-------- Input data --------

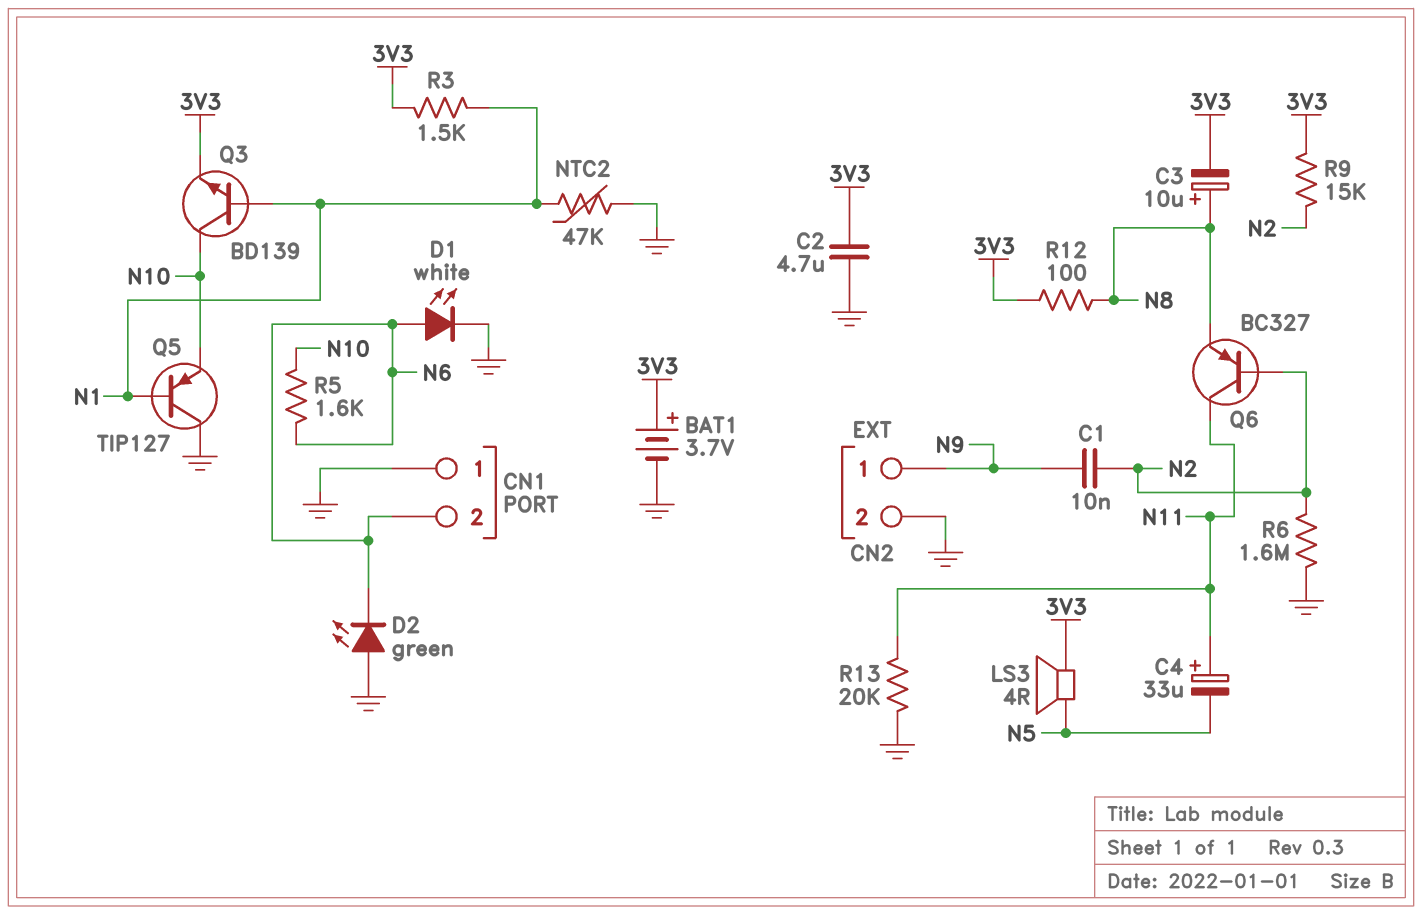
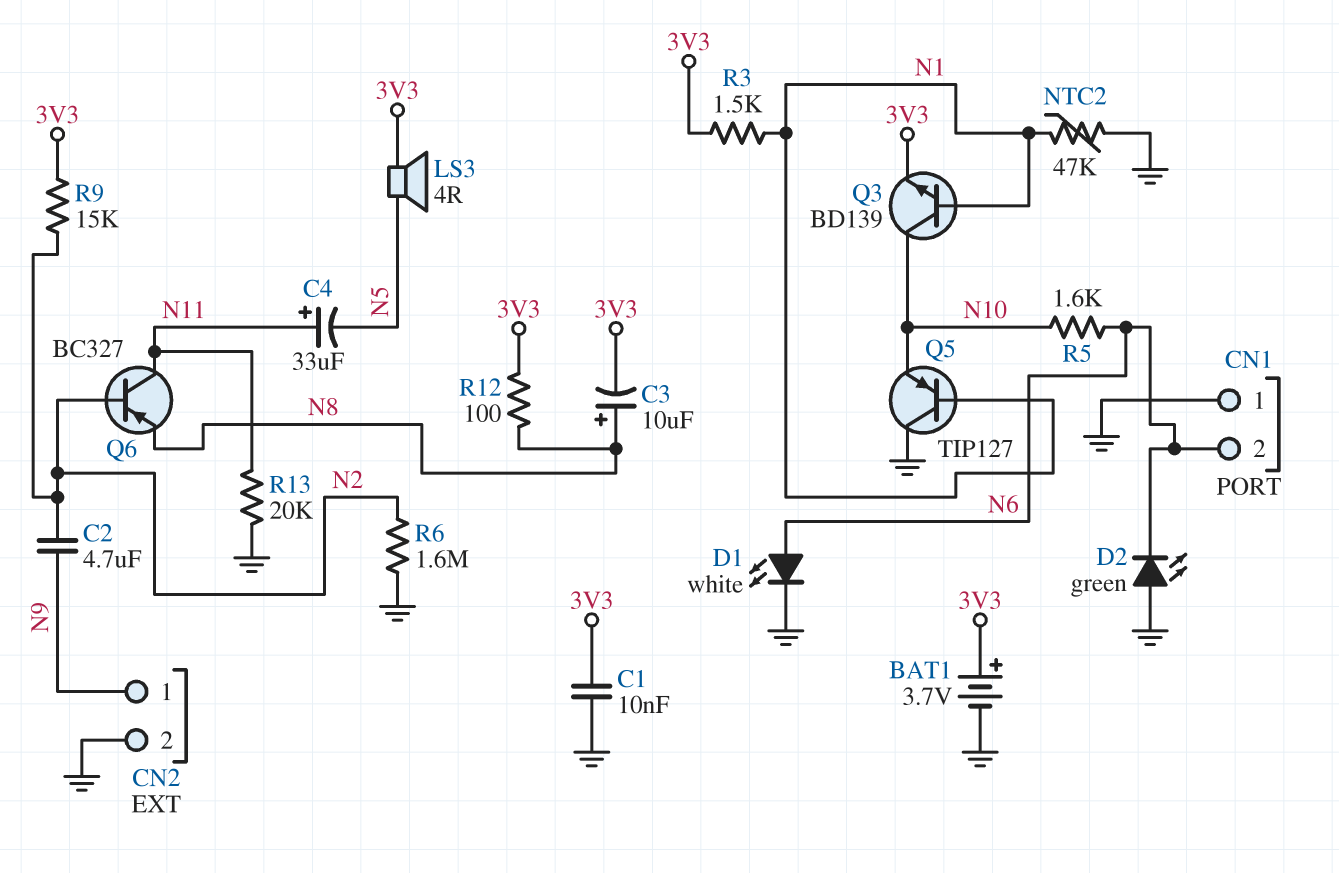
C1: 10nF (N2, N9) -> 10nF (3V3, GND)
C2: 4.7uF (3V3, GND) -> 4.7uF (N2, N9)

--------
-------- Input data --------

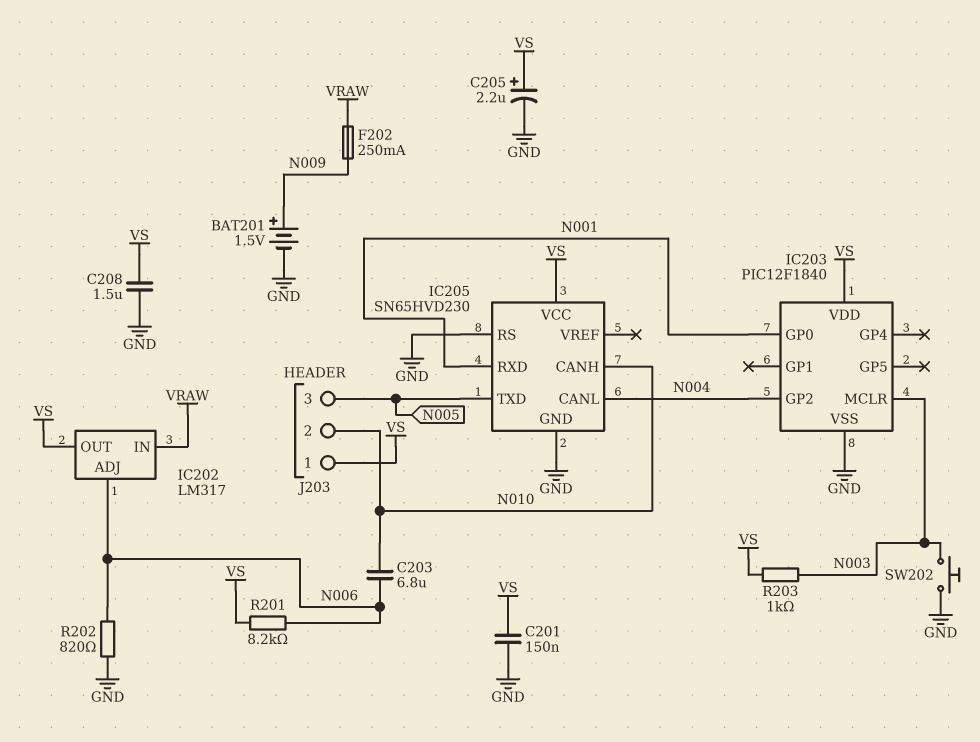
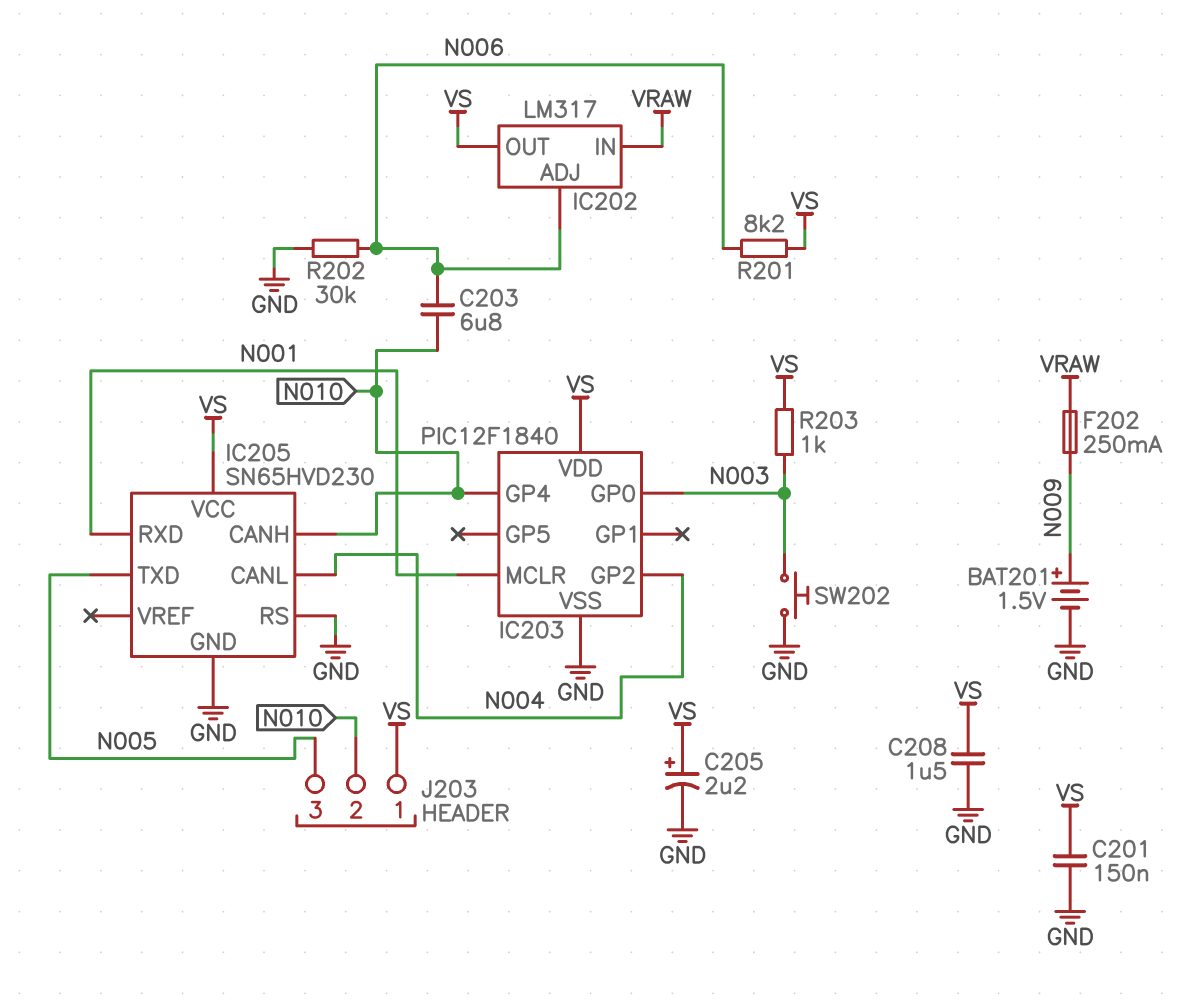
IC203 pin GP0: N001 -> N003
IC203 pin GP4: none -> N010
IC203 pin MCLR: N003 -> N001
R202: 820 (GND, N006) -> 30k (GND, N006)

--------

About this task:
Set down, from the entries above, exactly the lines from the one with "C1: 10nF (N2, N9) -> 10nF (3V3, GND)" up to and including the one with "C2: 4.7uF (3V3, GND) -> 4.7uF (N2, N9)", and no other lines.

Written solution:
C1: 10nF (N2, N9) -> 10nF (3V3, GND)
C2: 4.7uF (3V3, GND) -> 4.7uF (N2, N9)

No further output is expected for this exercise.